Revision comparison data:
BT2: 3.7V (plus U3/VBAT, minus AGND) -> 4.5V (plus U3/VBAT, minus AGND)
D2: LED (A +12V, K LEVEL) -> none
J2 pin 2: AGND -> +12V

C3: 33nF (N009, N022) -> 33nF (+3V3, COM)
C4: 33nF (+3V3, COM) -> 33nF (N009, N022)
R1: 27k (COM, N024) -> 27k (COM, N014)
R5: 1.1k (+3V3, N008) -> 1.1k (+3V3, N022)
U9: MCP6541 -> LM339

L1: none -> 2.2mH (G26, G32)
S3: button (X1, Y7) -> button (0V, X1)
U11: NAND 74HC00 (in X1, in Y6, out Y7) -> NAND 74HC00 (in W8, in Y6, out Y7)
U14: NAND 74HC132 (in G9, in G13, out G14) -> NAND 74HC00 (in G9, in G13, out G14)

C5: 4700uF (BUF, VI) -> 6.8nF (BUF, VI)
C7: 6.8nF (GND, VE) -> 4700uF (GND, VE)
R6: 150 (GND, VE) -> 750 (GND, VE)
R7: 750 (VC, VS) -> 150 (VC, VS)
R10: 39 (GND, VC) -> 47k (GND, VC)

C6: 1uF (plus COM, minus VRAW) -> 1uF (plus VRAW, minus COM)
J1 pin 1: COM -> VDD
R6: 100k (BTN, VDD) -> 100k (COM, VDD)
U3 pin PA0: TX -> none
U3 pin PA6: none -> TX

### WHAT YOU ARE ASKED TO DO
Exactly as shown, repeat every record.

### EXERCISE SOLUTION
BT2: 3.7V (plus U3/VBAT, minus AGND) -> 4.5V (plus U3/VBAT, minus AGND)
D2: LED (A +12V, K LEVEL) -> none
J2 pin 2: AGND -> +12V

C3: 33nF (N009, N022) -> 33nF (+3V3, COM)
C4: 33nF (+3V3, COM) -> 33nF (N009, N022)
R1: 27k (COM, N024) -> 27k (COM, N014)
R5: 1.1k (+3V3, N008) -> 1.1k (+3V3, N022)
U9: MCP6541 -> LM339

L1: none -> 2.2mH (G26, G32)
S3: button (X1, Y7) -> button (0V, X1)
U11: NAND 74HC00 (in X1, in Y6, out Y7) -> NAND 74HC00 (in W8, in Y6, out Y7)
U14: NAND 74HC132 (in G9, in G13, out G14) -> NAND 74HC00 (in G9, in G13, out G14)

C5: 4700uF (BUF, VI) -> 6.8nF (BUF, VI)
C7: 6.8nF (GND, VE) -> 4700uF (GND, VE)
R6: 150 (GND, VE) -> 750 (GND, VE)
R7: 750 (VC, VS) -> 150 (VC, VS)
R10: 39 (GND, VC) -> 47k (GND, VC)

C6: 1uF (plus COM, minus VRAW) -> 1uF (plus VRAW, minus COM)
J1 pin 1: COM -> VDD
R6: 100k (BTN, VDD) -> 100k (COM, VDD)
U3 pin PA0: TX -> none
U3 pin PA6: none -> TX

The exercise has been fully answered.